(Before-and-after coordinate records)

- - - - -

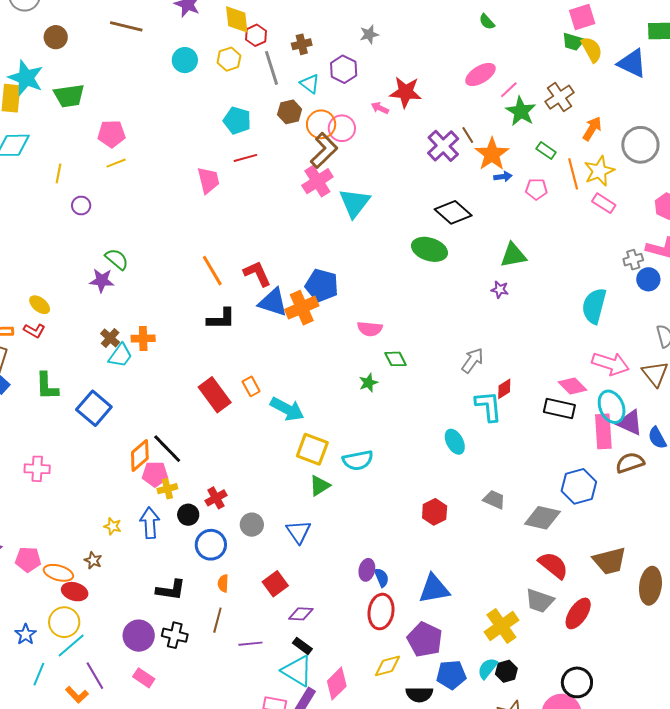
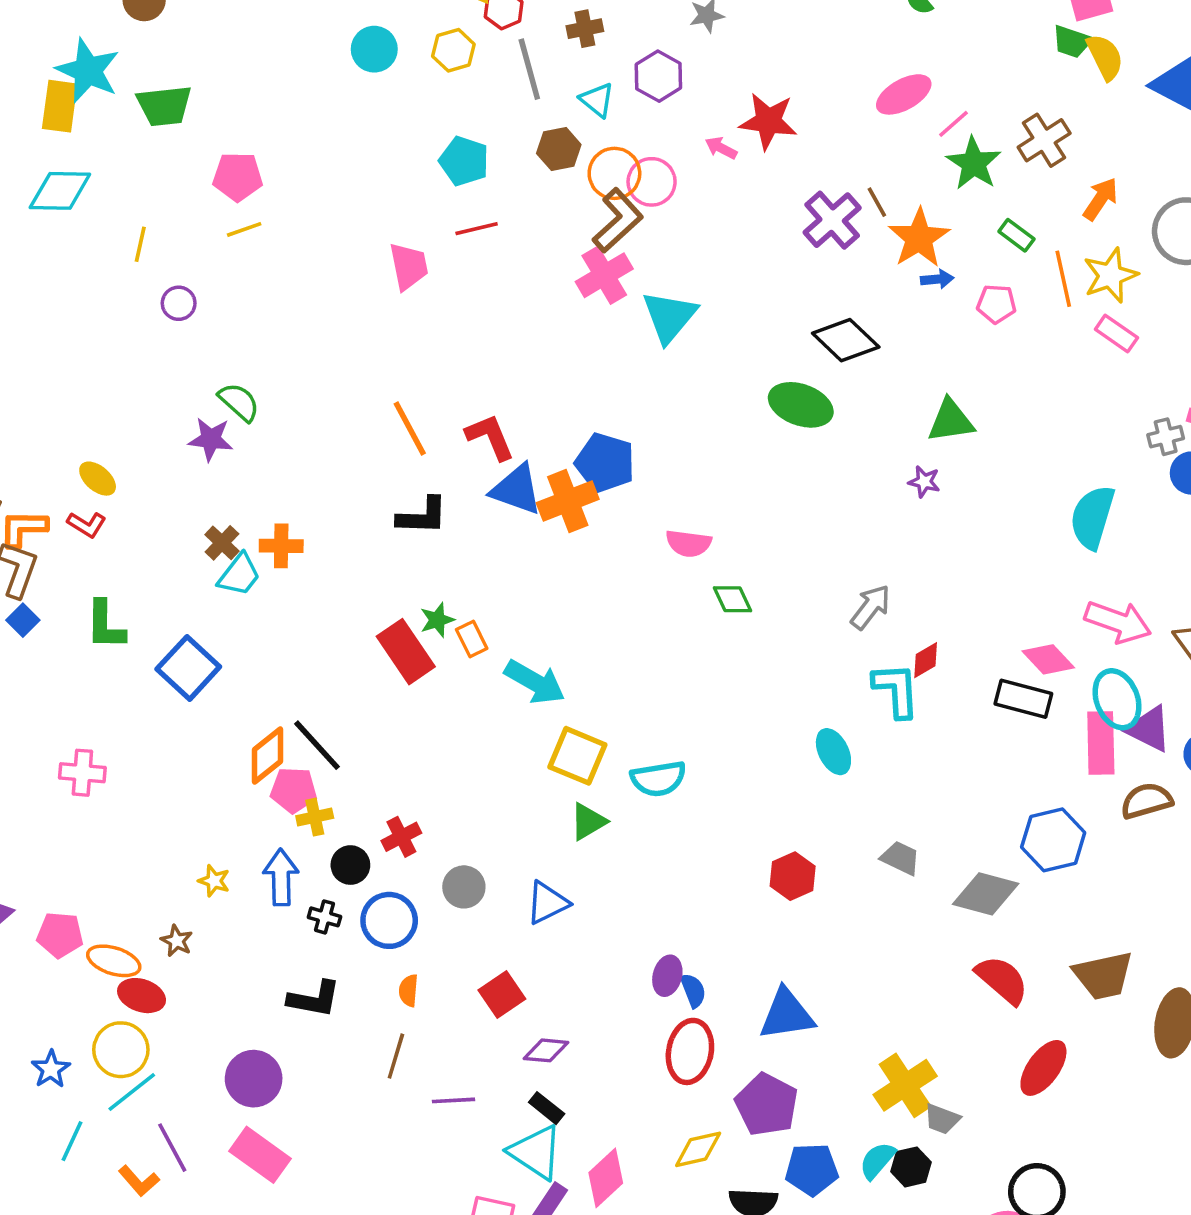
green star: (368, 383) -> (437, 620), moved
blue triangle: (299, 532) -> (547, 903), turned 36
gray trapezoid: (540, 601) -> (942, 1119), moved, size x0.7
black cross: (175, 635) -> (325, 917), moved, size x0.7
pink rectangle: (144, 678) -> (260, 1155), size x1.5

- - - - -

→ **TASK ITEM**
Please give every line above again word for word, apart from the pictures.

→ **COMPLETED EXERCISE**
green star: (368, 383) -> (437, 620), moved
blue triangle: (299, 532) -> (547, 903), turned 36
gray trapezoid: (540, 601) -> (942, 1119), moved, size x0.7
black cross: (175, 635) -> (325, 917), moved, size x0.7
pink rectangle: (144, 678) -> (260, 1155), size x1.5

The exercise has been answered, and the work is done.